→ **ACTIVITY**
Please return every record exactly, with no pictures included.

BEGIN

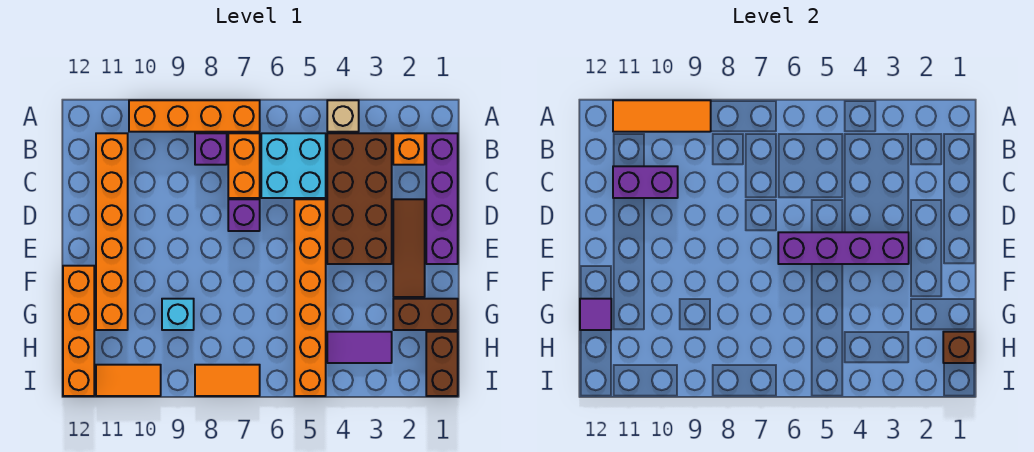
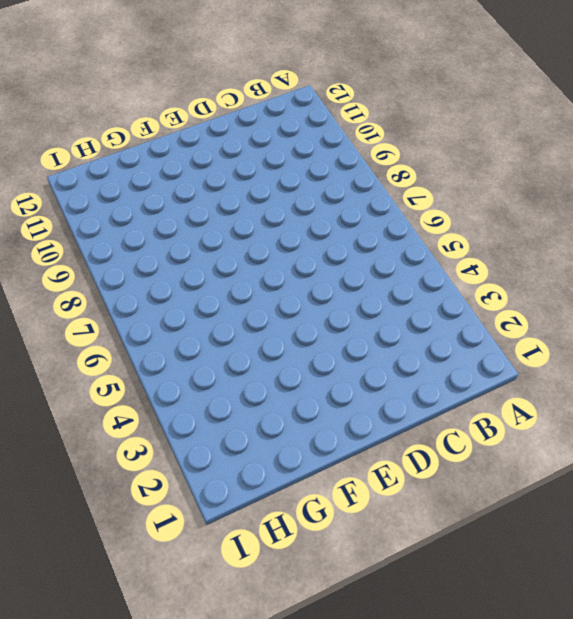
none -> tan brick A4 level 1
none -> orange brick A7:A10 level 1
none -> purple brick B1:E1 level 1

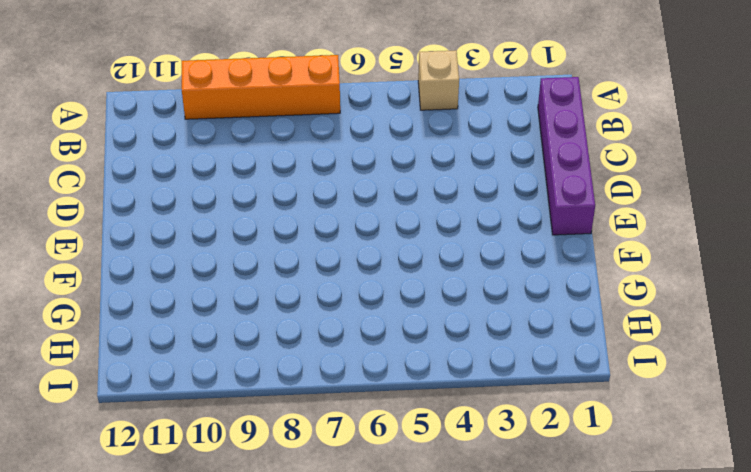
none -> orange brick B2 level 1
none -> brown brick B3:E4 level 1
none -> cyan brick B5:C6 level 1

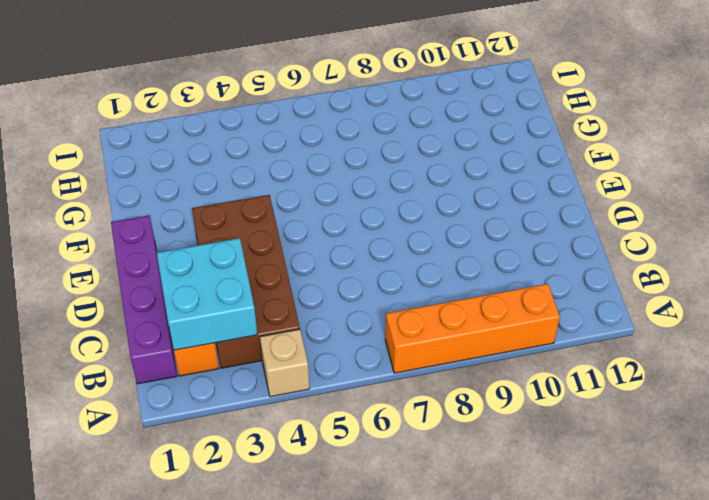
cyan brick B2:C3 level 2 -> cyan brick B5:C6 level 1
none -> orange brick B7:C7 level 1
none -> purple brick B8 level 1
none -> orange brick B11:G11 level 1

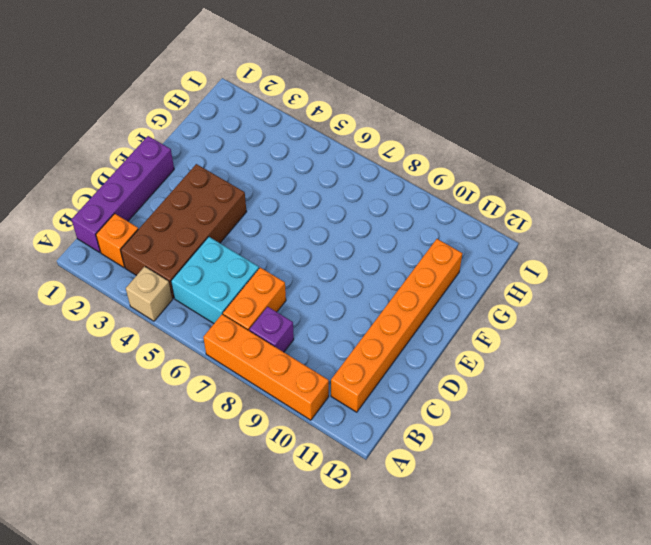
none -> brown tile D2:F2 level 1
none -> orange brick D5:I5 level 1
none -> purple brick D7 level 1

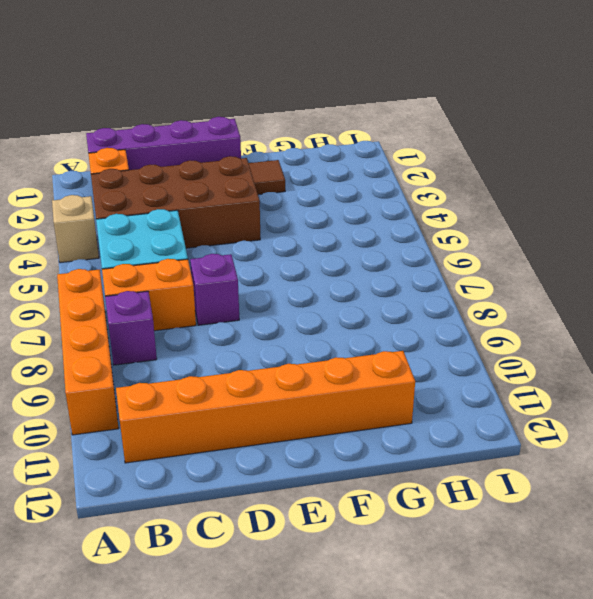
none -> orange brick D5:I5 level 1
none -> orange brick F12:I12 level 1
none -> brown brick G1:G2 level 1

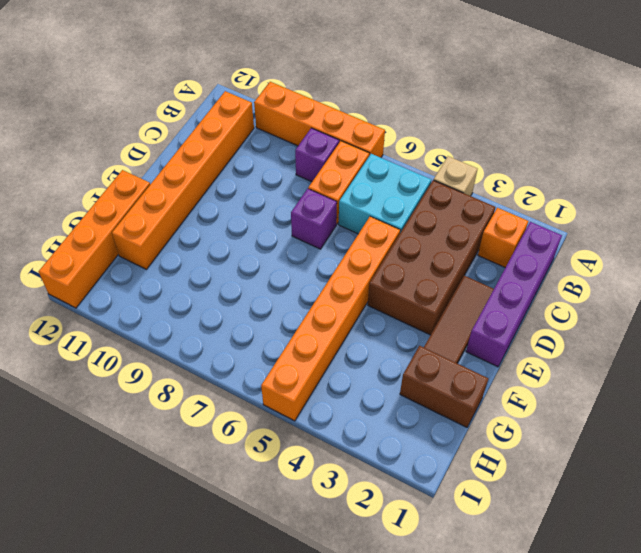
none -> cyan brick G9 level 1
none -> brown brick H1:I1 level 1
none -> purple tile H3:H4 level 1

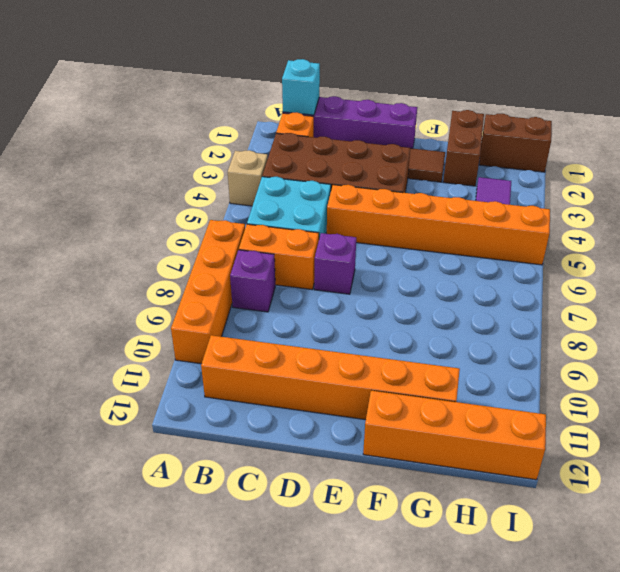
cyan brick B1 level 2 -> cyan brick G9 level 1
none -> orange tile I7:I8 level 1
none -> orange tile I10:I11 level 1
none -> orange tile A9:A11 level 2

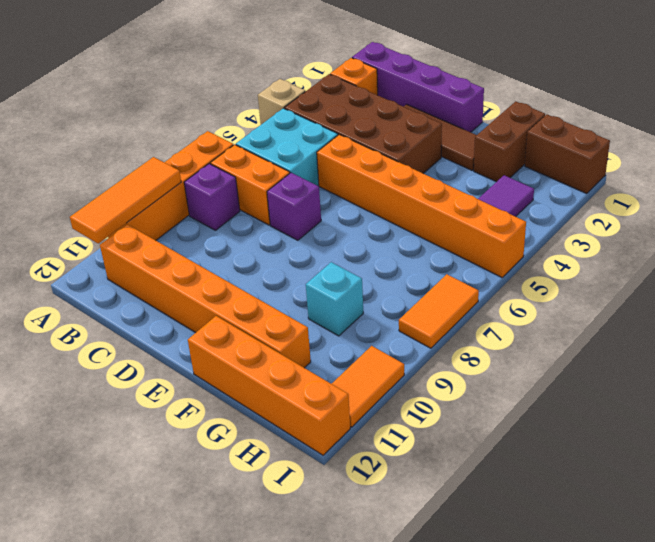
none -> purple brick C10:C11 level 2
none -> purple brick E3:E6 level 2
none -> purple tile G12 level 2

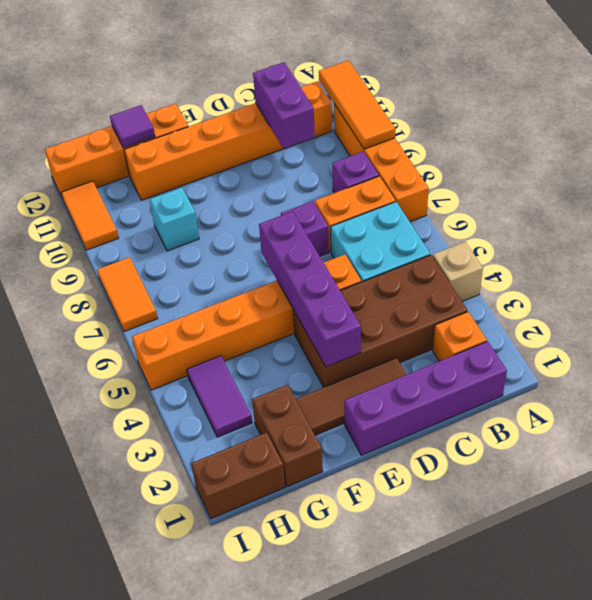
none -> brown brick H1 level 2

END

→ **REPLY**
none -> tan brick A4 level 1
none -> orange brick A7:A10 level 1
none -> purple brick B1:E1 level 1

none -> orange brick B2 level 1
none -> brown brick B3:E4 level 1
none -> cyan brick B5:C6 level 1

cyan brick B2:C3 level 2 -> cyan brick B5:C6 level 1
none -> orange brick B7:C7 level 1
none -> purple brick B8 level 1
none -> orange brick B11:G11 level 1

none -> brown tile D2:F2 level 1
none -> orange brick D5:I5 level 1
none -> purple brick D7 level 1

none -> orange brick D5:I5 level 1
none -> orange brick F12:I12 level 1
none -> brown brick G1:G2 level 1

none -> cyan brick G9 level 1
none -> brown brick H1:I1 level 1
none -> purple tile H3:H4 level 1

cyan brick B1 level 2 -> cyan brick G9 level 1
none -> orange tile I7:I8 level 1
none -> orange tile I10:I11 level 1
none -> orange tile A9:A11 level 2

none -> purple brick C10:C11 level 2
none -> purple brick E3:E6 level 2
none -> purple tile G12 level 2

none -> brown brick H1 level 2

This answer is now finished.